━━━ INPUT DATA ━━━
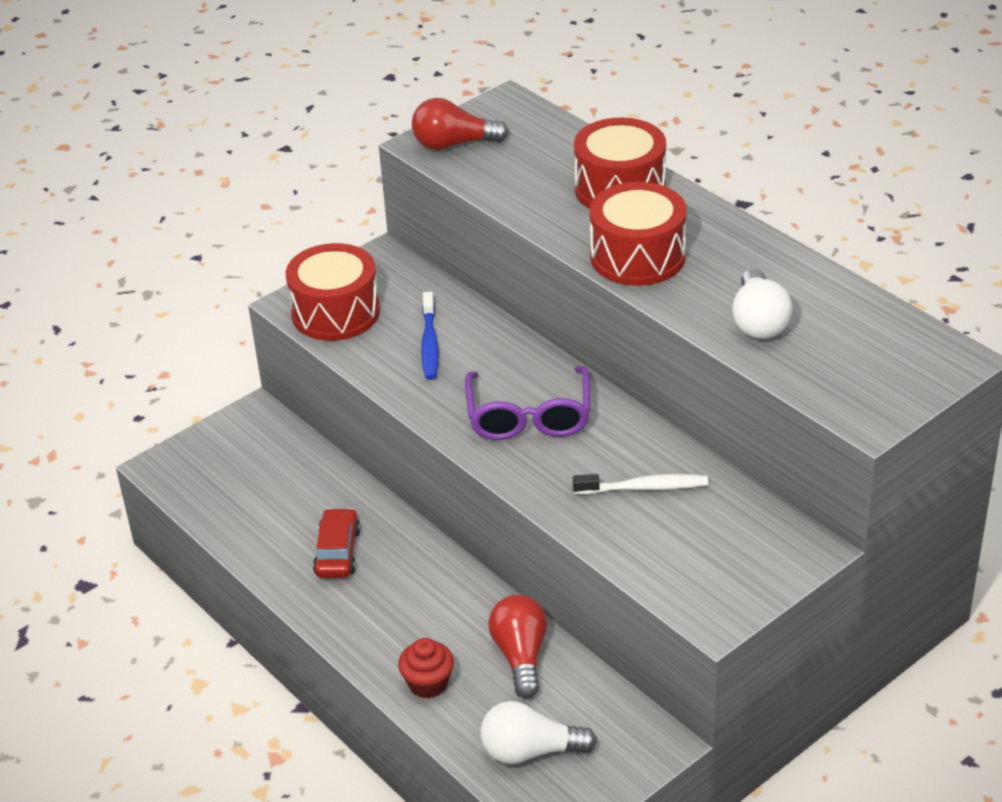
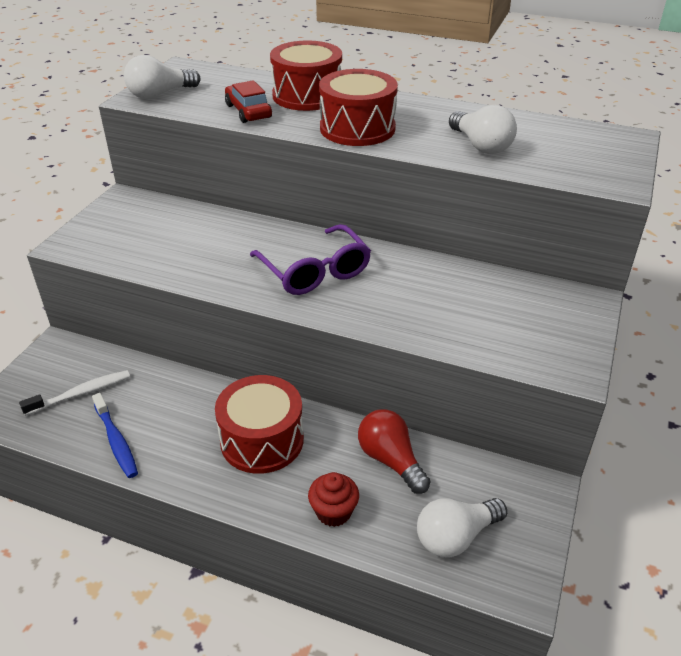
camera: 30 degrees left, 0 degrees up
(336, 313) = (108, 242): red drum -> red drum (262, 440)
(337, 552) = (188, 430): red car -> red car (248, 111)
(429, 344) = (200, 244): blue toothbrush -> blue toothbrush (116, 441)
(453, 144) = (160, 94): red light bulb -> white light bulb
(644, 488) = (440, 294): white toothbrush -> white toothbrush (81, 393)

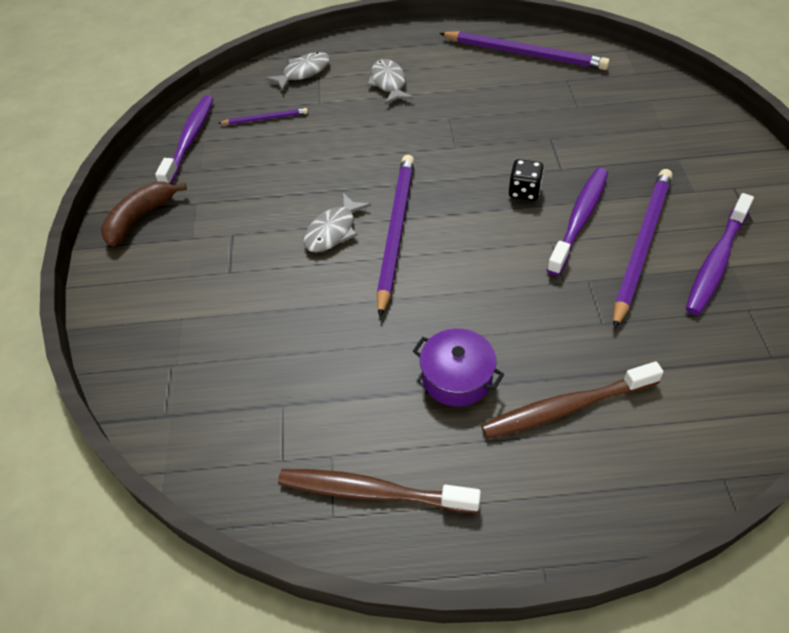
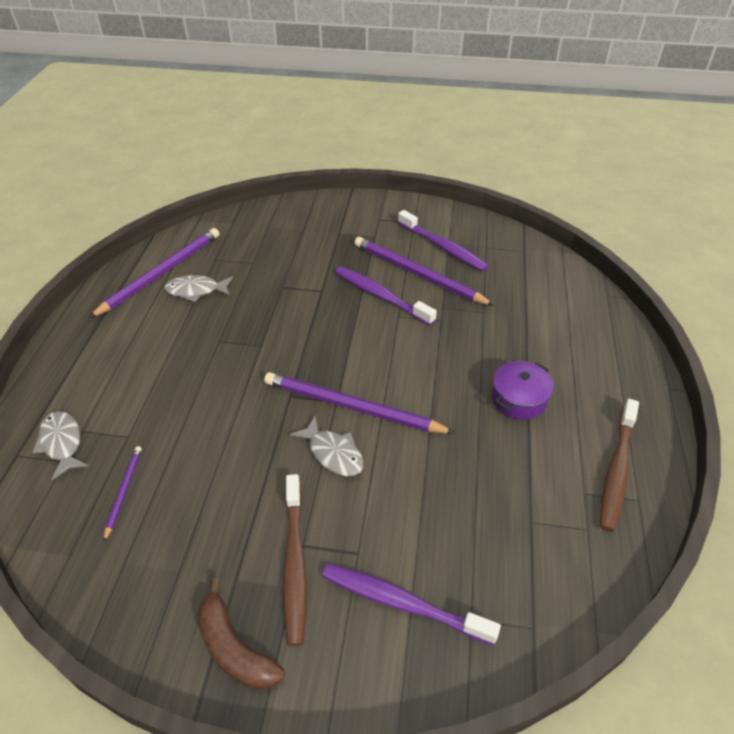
camera: 80 degrees left, 5 degrees down
(189, 140) = (114, 580): purple toothbrush -> purple toothbrush (402, 603)
(388, 83) = (136, 373): grey fish -> grey fish (196, 290)
(524, 191) = (338, 317): black dice -> none
(566, 408) = (552, 348): brown toothbrush -> brown toothbrush (295, 563)

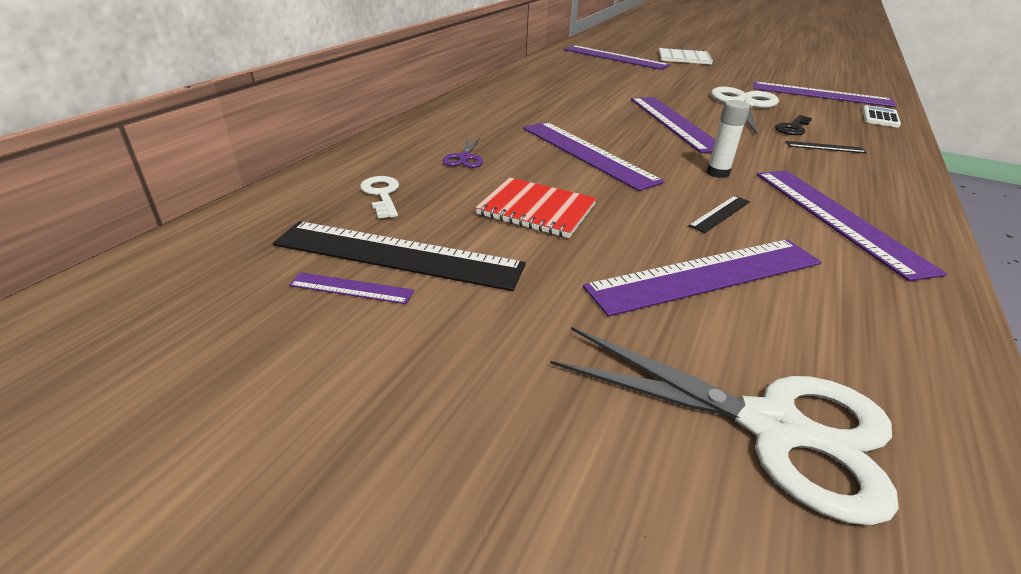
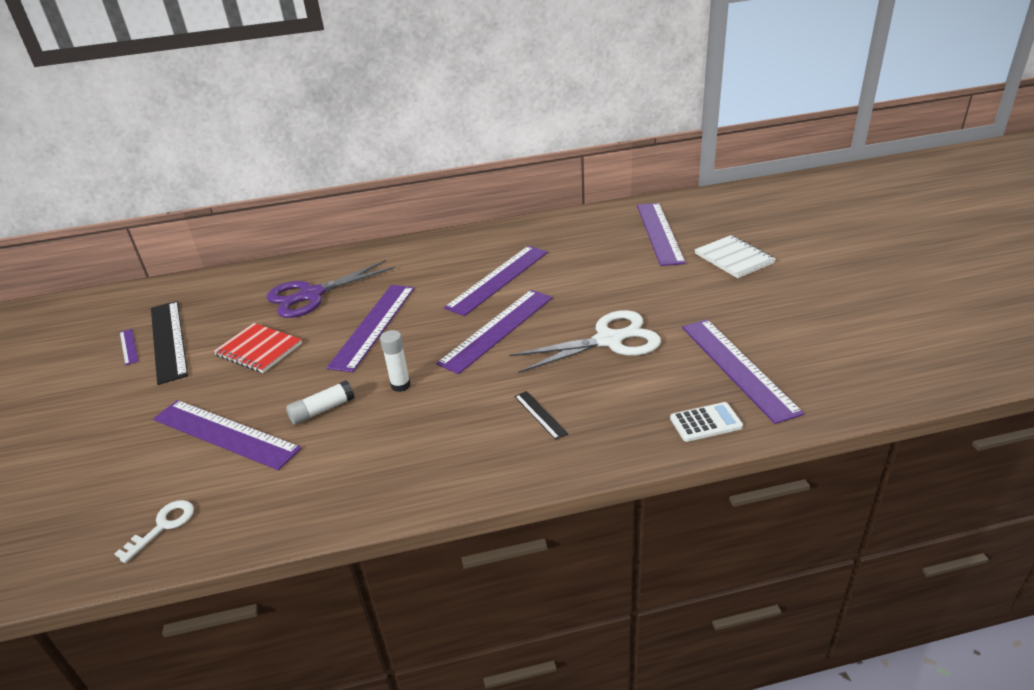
camera: 55 degrees right, 0 degrees up
(382, 195) = (231, 301): white key -> white key (163, 526)
(464, 158) = (312, 295): purple scissors -> purple scissors, size x2.21
(536, 210) = (259, 350): red notebook -> red notebook turned 45 degrees counterclockwise
(720, 213) = (322, 410): black ruler -> white glue stick
(771, 427) = (89, 497): white scissors -> none
(792, 128) = (576, 384): black key -> none
(837, 218) = (368, 459): purple ruler -> purple ruler (498, 279)

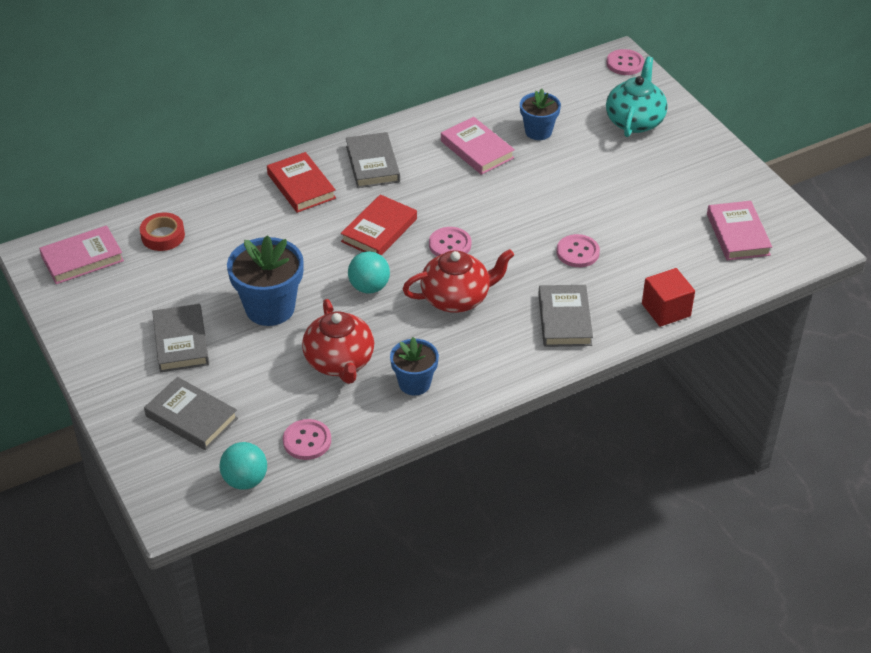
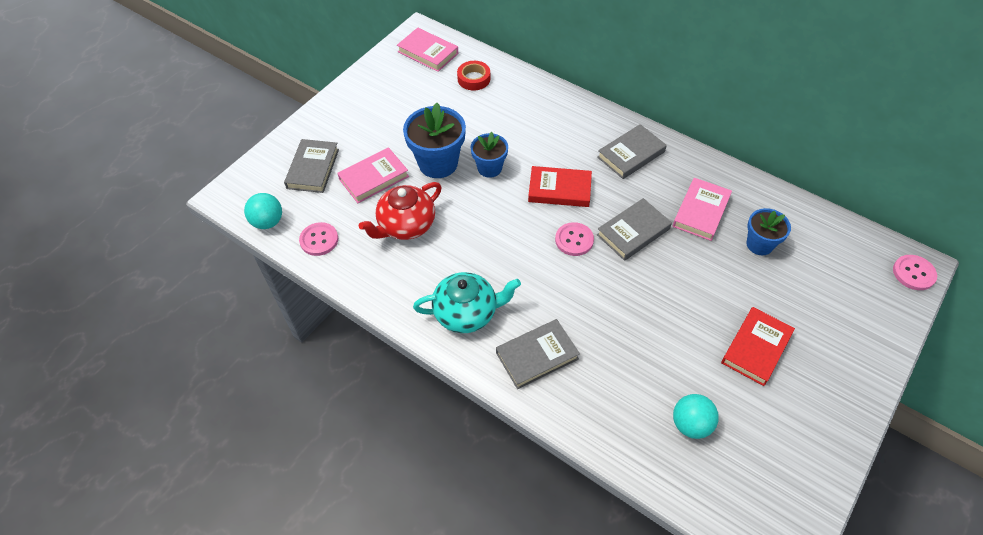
camera: 65 degrees right, 10 degrees up
(181, 342) = (379, 132): grey book -> grey book (633, 232)
(301, 186) = (575, 125): red book -> red book (756, 348)
(369, 287) = (494, 210): turquoise ball -> turquoise ball (691, 424)
(414, 383) = (407, 280): blue flower pot -> blue flower pot (489, 168)
(457, 298) = (516, 269): red teapot -> none
(577, 252) = (626, 334): pink button -> none
(635, 121) = (838, 312): turquoise teapot -> turquoise teapot (467, 313)
(666, 310) = (598, 434): red cube -> none
(738, 234) = (746, 462): pink book -> pink book (374, 178)

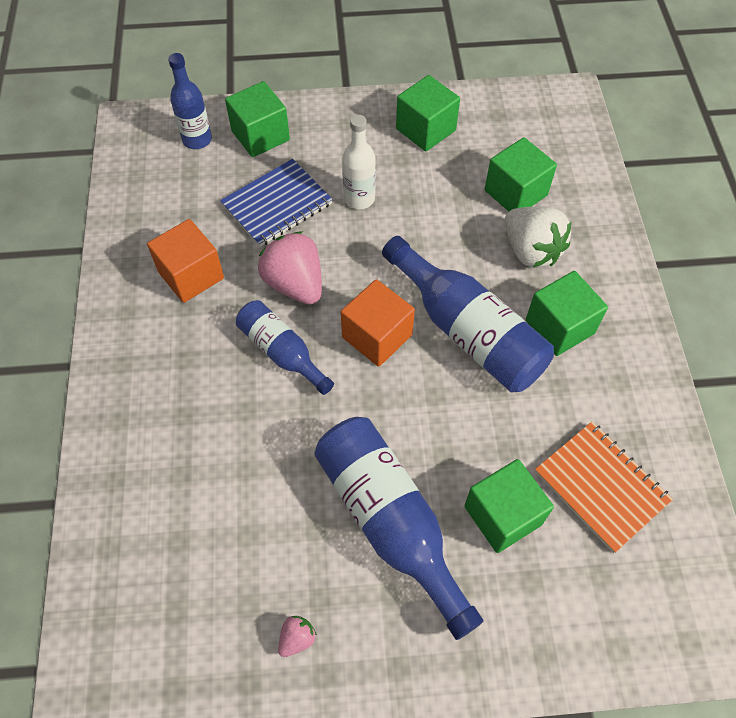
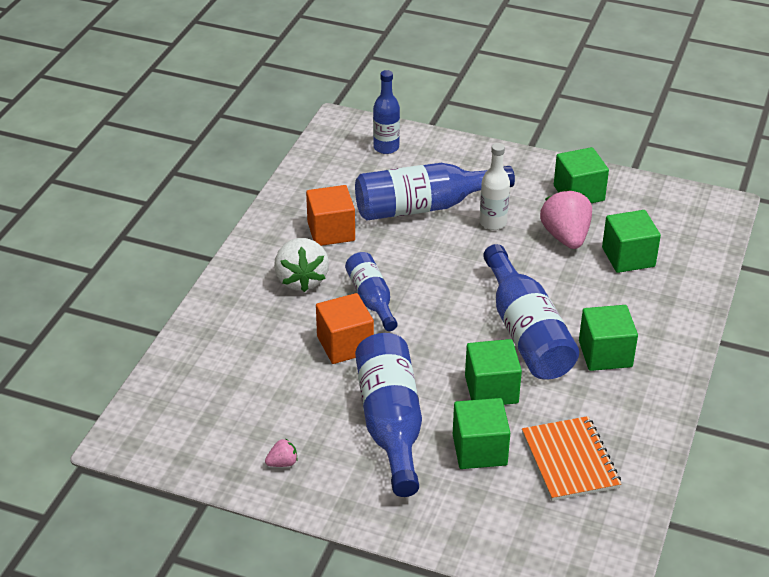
camera: 25 degrees right, 20 degrees down
(260, 135) = (438, 159): green cube -> green cube (491, 389)
(277, 204) = (424, 207): blue notebook -> blue bottle
(295, 284) = (407, 261): pink strawberry -> pink strawberry (565, 237)
(377, 336) = (451, 313): orange cube -> orange cube (345, 344)
(531, 251) = (615, 298): white strawberry -> white strawberry (301, 280)

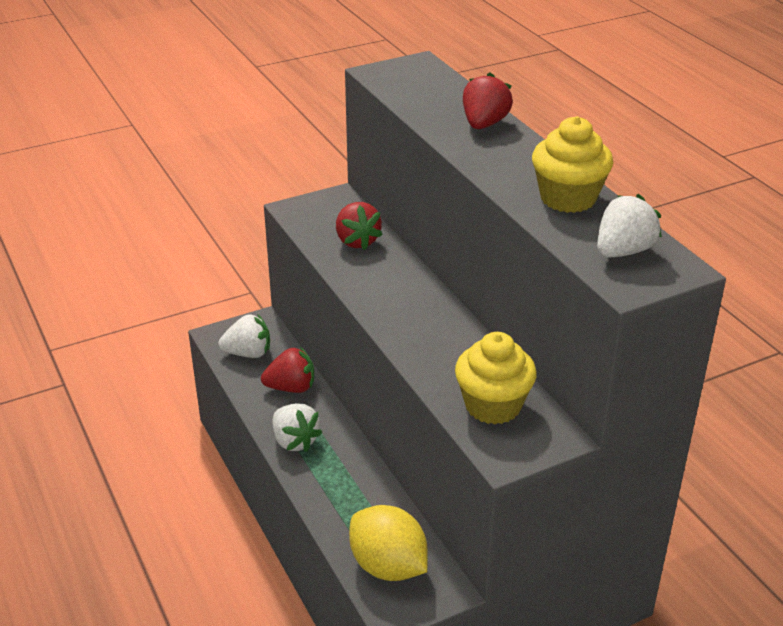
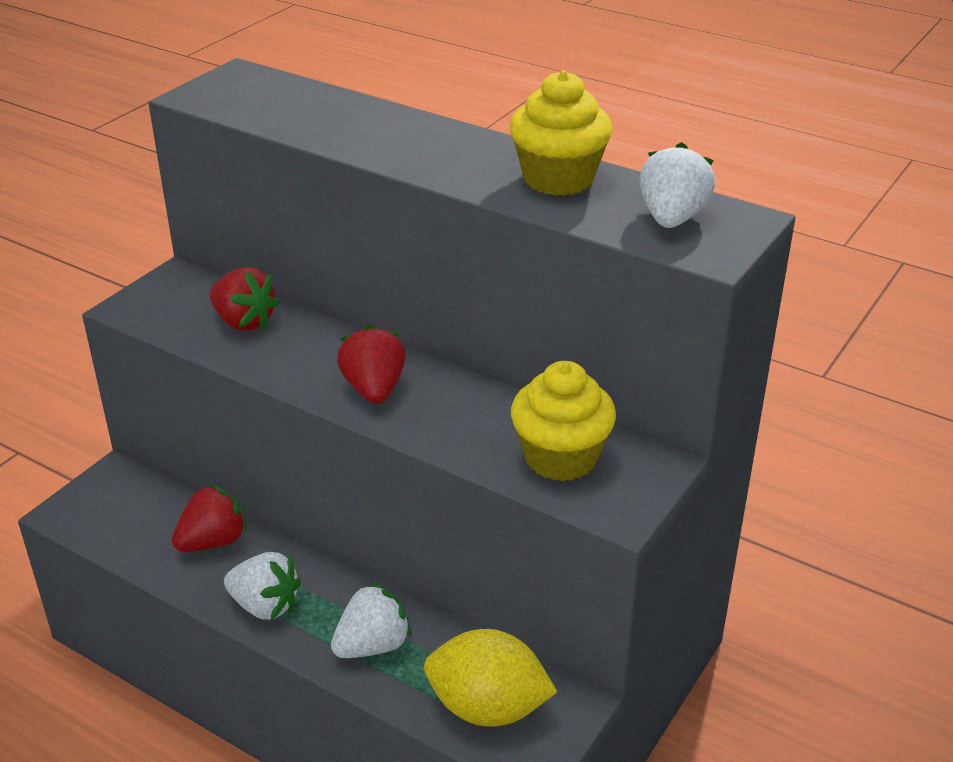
camera: 30 degrees left, 0 degrees up
(248, 353) = (124, 520): white strawberry -> white strawberry (372, 645)
(484, 124) = (385, 123): red strawberry -> red strawberry (374, 389)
━━━
_TASK DIRECTIONS_: Leave out the images and write out the listing above exactly.

_EXPECTED ANSWER_:
camera: 30 degrees left, 0 degrees up
(336, 313) = (108, 242): red drum -> red drum (262, 440)
(337, 552) = (188, 430): red car -> red car (248, 111)
(429, 344) = (200, 244): blue toothbrush -> blue toothbrush (116, 441)
(453, 144) = (160, 94): red light bulb -> white light bulb
(644, 488) = (440, 294): white toothbrush -> white toothbrush (81, 393)

camera: 80 degrees left, 5 degrees down
(189, 140) = (114, 580): purple toothbrush -> purple toothbrush (402, 603)
(388, 83) = (136, 373): grey fish -> grey fish (196, 290)
(524, 191) = (338, 317): black dice -> none
(566, 408) = (552, 348): brown toothbrush -> brown toothbrush (295, 563)

camera: 55 degrees right, 0 degrees up
(382, 195) = (231, 301): white key -> white key (163, 526)
(464, 158) = (312, 295): purple scissors -> purple scissors, size x2.21
(536, 210) = (259, 350): red notebook -> red notebook turned 45 degrees counterclockwise
(720, 213) = (322, 410): black ruler -> white glue stick
(771, 427) = (89, 497): white scissors -> none
(792, 128) = (576, 384): black key -> none
(837, 218) = (368, 459): purple ruler -> purple ruler (498, 279)

camera: 65 degrees right, 10 degrees up
(181, 342) = (379, 132): grey book -> grey book (633, 232)
(301, 186) = (575, 125): red book -> red book (756, 348)
(369, 287) = (494, 210): turquoise ball -> turquoise ball (691, 424)
(414, 383) = (407, 280): blue flower pot -> blue flower pot (489, 168)
(457, 298) = (516, 269): red teapot -> none
(577, 252) = (626, 334): pink button -> none
(635, 121) = (838, 312): turquoise teapot -> turquoise teapot (467, 313)
(666, 310) = (598, 434): red cube -> none
(738, 234) = (746, 462): pink book -> pink book (374, 178)

camera: 25 degrees right, 20 degrees down
(260, 135) = (438, 159): green cube -> green cube (491, 389)
(277, 204) = (424, 207): blue notebook -> blue bottle
(295, 284) = (407, 261): pink strawberry -> pink strawberry (565, 237)
(377, 336) = (451, 313): orange cube -> orange cube (345, 344)
(531, 251) = (615, 298): white strawberry -> white strawberry (301, 280)

camera: 30 degrees left, 0 degrees up
(248, 353) = (124, 520): white strawberry -> white strawberry (372, 645)
(484, 124) = (385, 123): red strawberry -> red strawberry (374, 389)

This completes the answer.